• [EXERCISE]: Would you please retype, exactly, the lines of the listing below between the line with "camera: 120 degrees left, 5 degrees down" and the line with "(708, 460) = (575, 111): black", inclusive?

══ PROVIDED INFORMATION ══

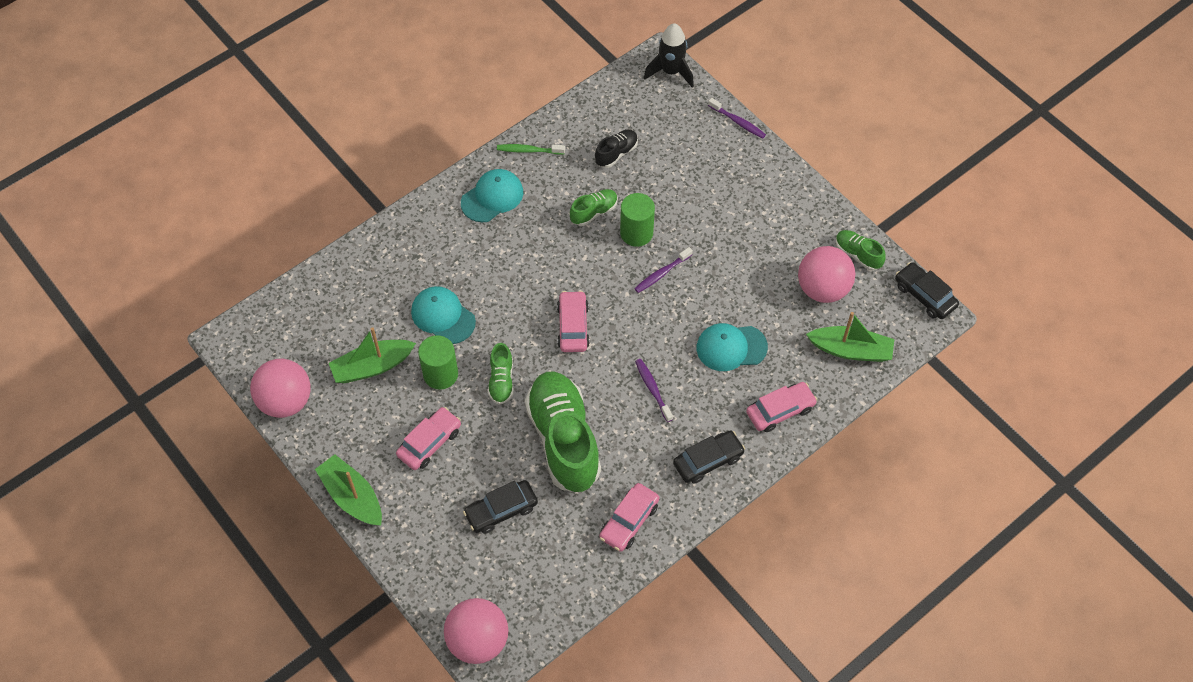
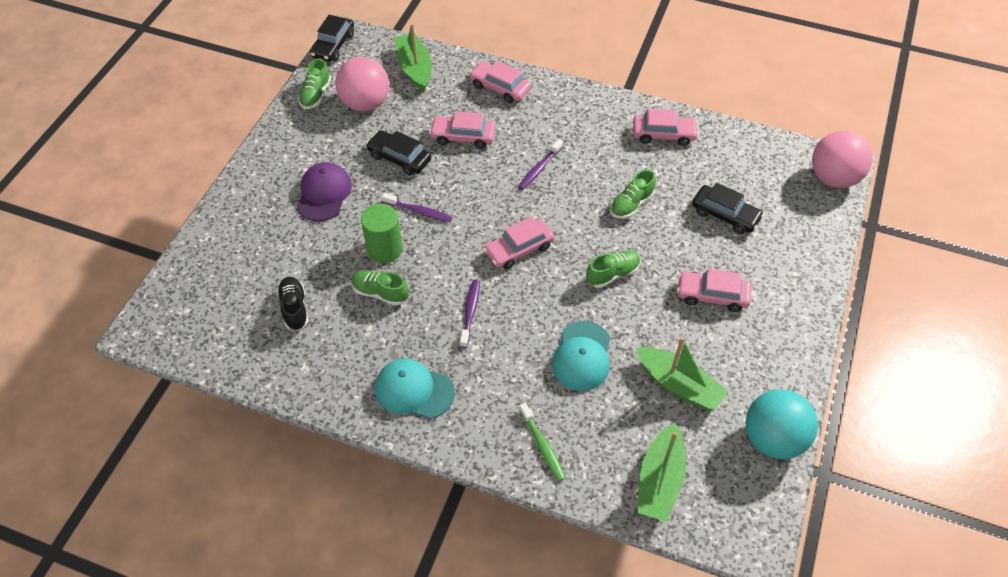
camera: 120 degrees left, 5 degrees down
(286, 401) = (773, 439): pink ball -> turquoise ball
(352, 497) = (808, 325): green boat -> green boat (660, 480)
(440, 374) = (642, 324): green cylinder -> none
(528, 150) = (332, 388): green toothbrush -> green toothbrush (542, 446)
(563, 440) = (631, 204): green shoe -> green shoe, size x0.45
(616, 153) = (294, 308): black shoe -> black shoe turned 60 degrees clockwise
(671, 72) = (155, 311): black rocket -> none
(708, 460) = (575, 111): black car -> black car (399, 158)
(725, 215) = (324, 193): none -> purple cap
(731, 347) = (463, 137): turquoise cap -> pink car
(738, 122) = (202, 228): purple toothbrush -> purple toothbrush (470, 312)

═══
══ PROVIDED INFORMATION ══

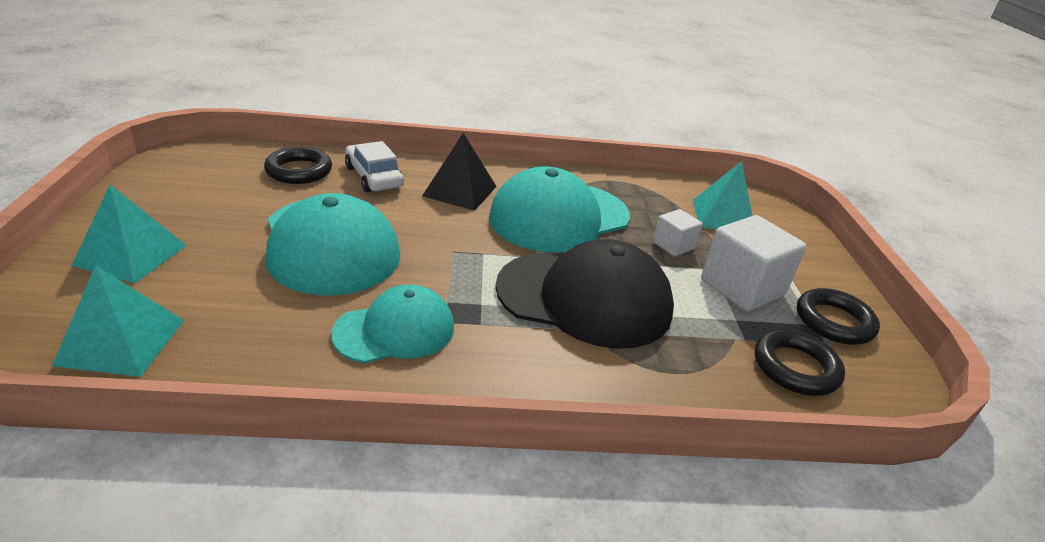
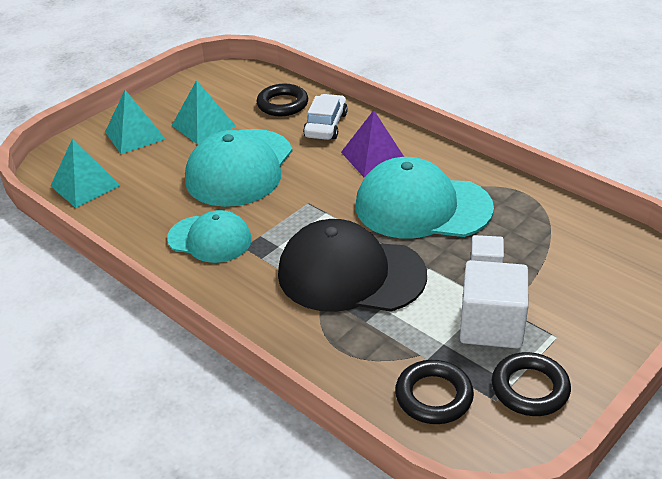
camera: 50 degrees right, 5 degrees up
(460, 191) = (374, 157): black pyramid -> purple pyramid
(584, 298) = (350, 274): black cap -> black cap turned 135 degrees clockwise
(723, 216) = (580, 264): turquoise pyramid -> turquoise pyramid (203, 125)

═══

• [TASK ANSWER]:
camera: 120 degrees left, 5 degrees down
(286, 401) = (773, 439): pink ball -> turquoise ball
(352, 497) = (808, 325): green boat -> green boat (660, 480)
(440, 374) = (642, 324): green cylinder -> none
(528, 150) = (332, 388): green toothbrush -> green toothbrush (542, 446)
(563, 440) = (631, 204): green shoe -> green shoe, size x0.45
(616, 153) = (294, 308): black shoe -> black shoe turned 60 degrees clockwise
(671, 72) = (155, 311): black rocket -> none
(708, 460) = (575, 111): black car -> black car (399, 158)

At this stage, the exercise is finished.